## [Task item]
With the pictures omitted, write out the entries that follow exactly as they stand.

Content revision data:
═══

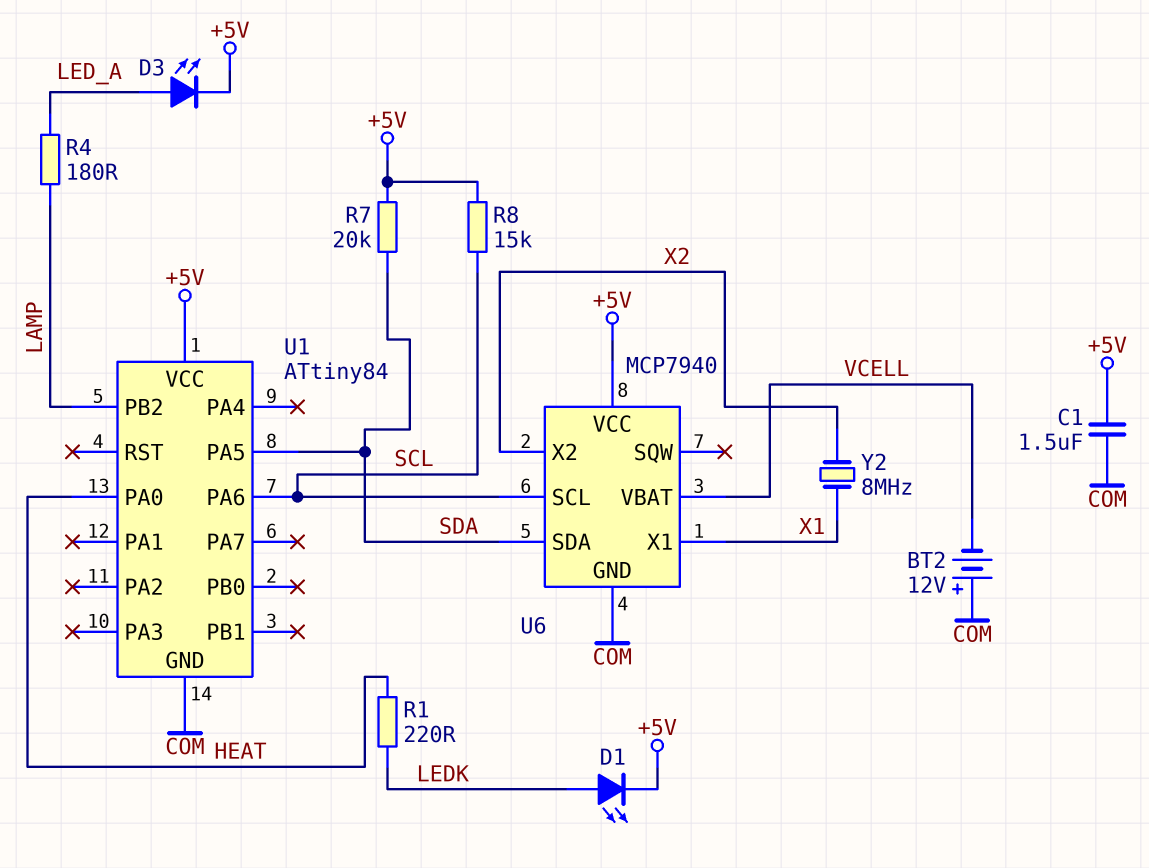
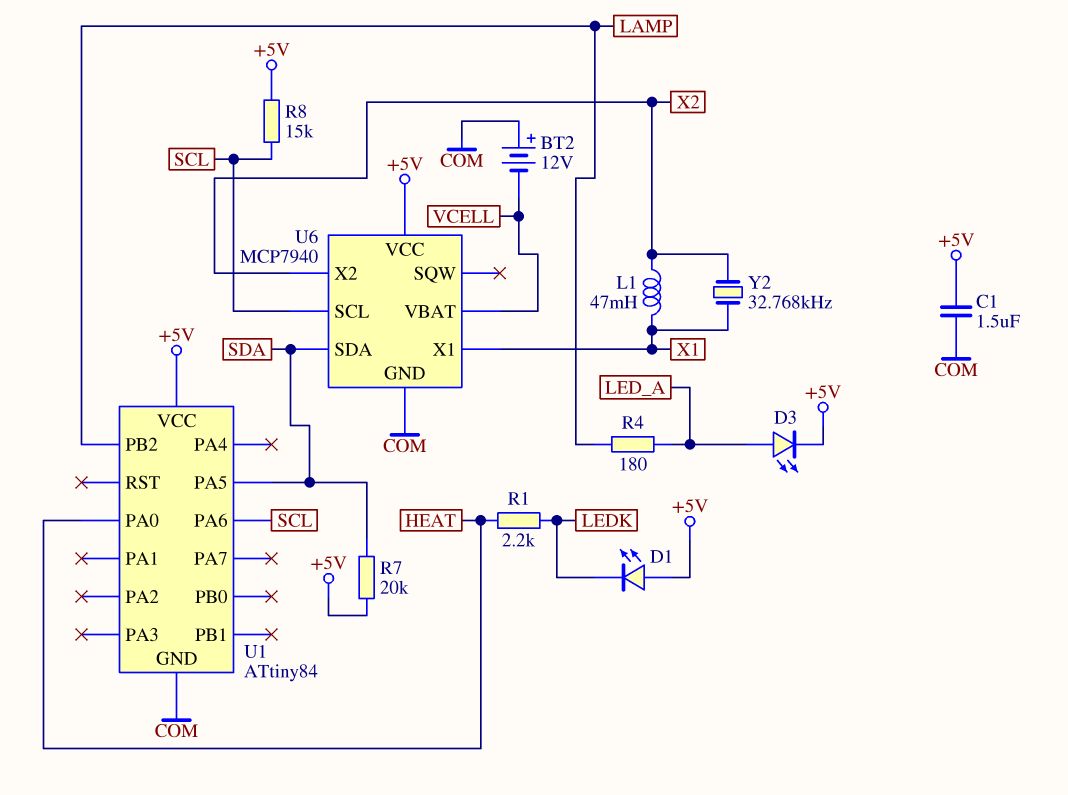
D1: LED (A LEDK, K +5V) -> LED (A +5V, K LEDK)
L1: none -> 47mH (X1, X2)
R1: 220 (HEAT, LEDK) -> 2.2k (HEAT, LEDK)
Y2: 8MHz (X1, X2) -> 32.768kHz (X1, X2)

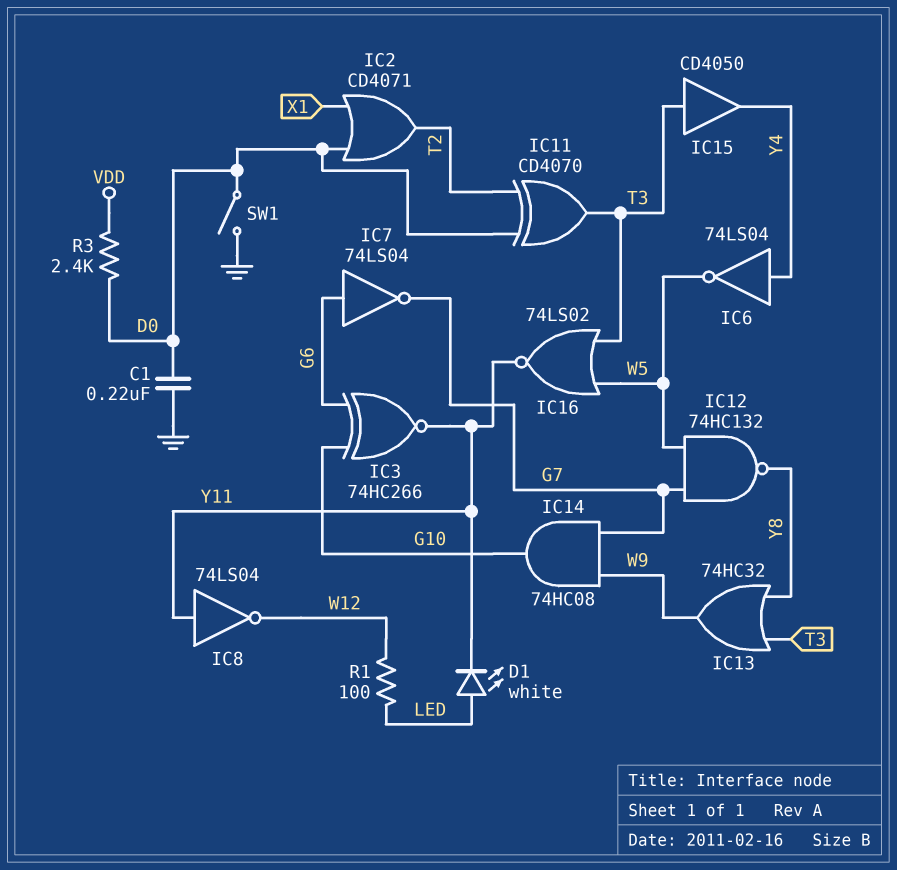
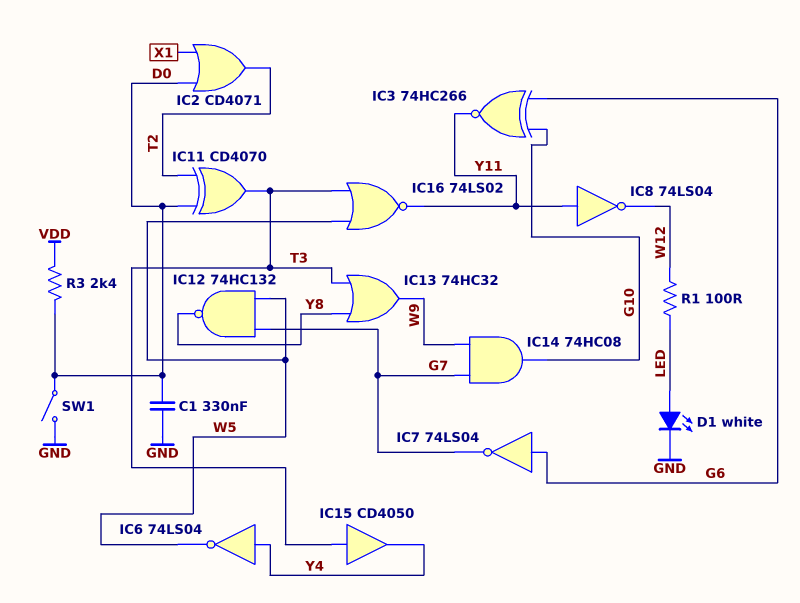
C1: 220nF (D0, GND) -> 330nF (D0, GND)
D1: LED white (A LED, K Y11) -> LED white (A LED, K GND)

═══

## [Answer box]
D1: LED (A LEDK, K +5V) -> LED (A +5V, K LEDK)
L1: none -> 47mH (X1, X2)
R1: 220 (HEAT, LEDK) -> 2.2k (HEAT, LEDK)
Y2: 8MHz (X1, X2) -> 32.768kHz (X1, X2)

C1: 220nF (D0, GND) -> 330nF (D0, GND)
D1: LED white (A LED, K Y11) -> LED white (A LED, K GND)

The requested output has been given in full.